Scene images with change listings:

== == ==

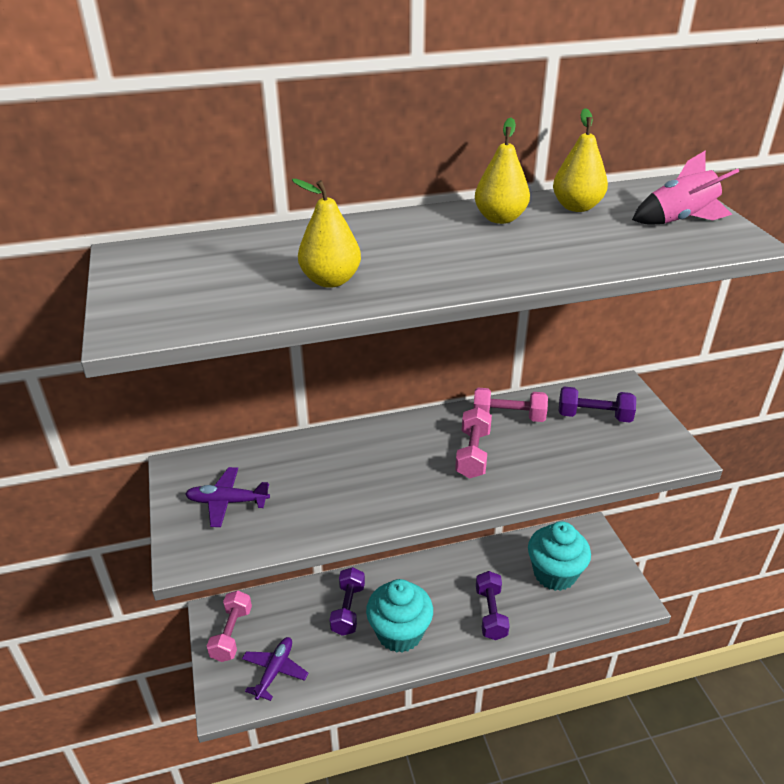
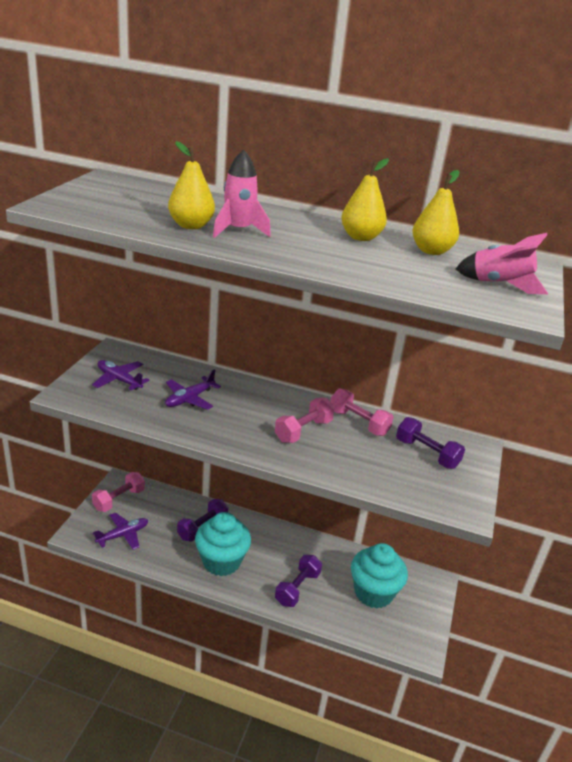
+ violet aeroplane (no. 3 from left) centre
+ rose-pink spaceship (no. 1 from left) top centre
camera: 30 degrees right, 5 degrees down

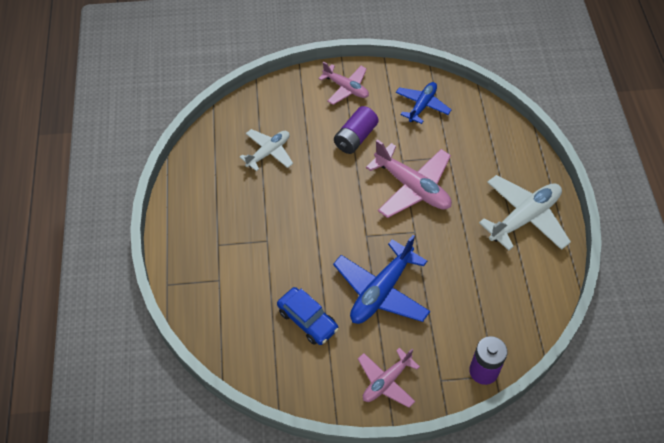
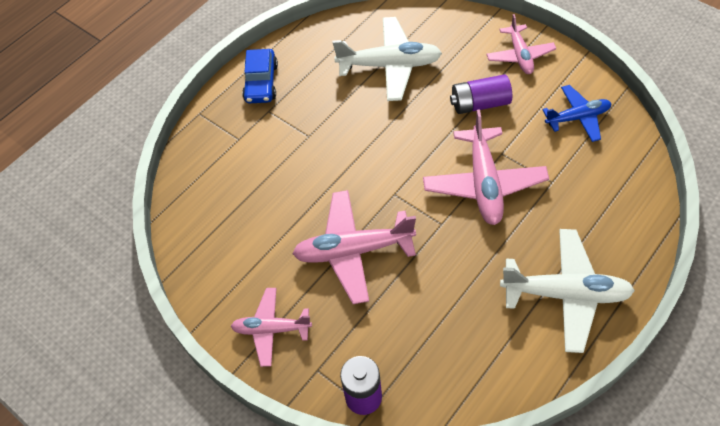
~ snow-white aeroplane (no. 1 from left) centre = top centre x1.60
~ cobalt toy car bottom centre to top centre
~ cobalt aeroplane (no. 1 from left) centre to rose-pink aeroplane (no. 2 from left) centre
camera: 50 degrees right, 0 degrees up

== == ==

▶ [Work to be completed] Which lines of the records contain "degrees"? Show each of them.

▶ [Answer area]
camera: 30 degrees right, 5 degrees down
camera: 50 degrees right, 0 degrees up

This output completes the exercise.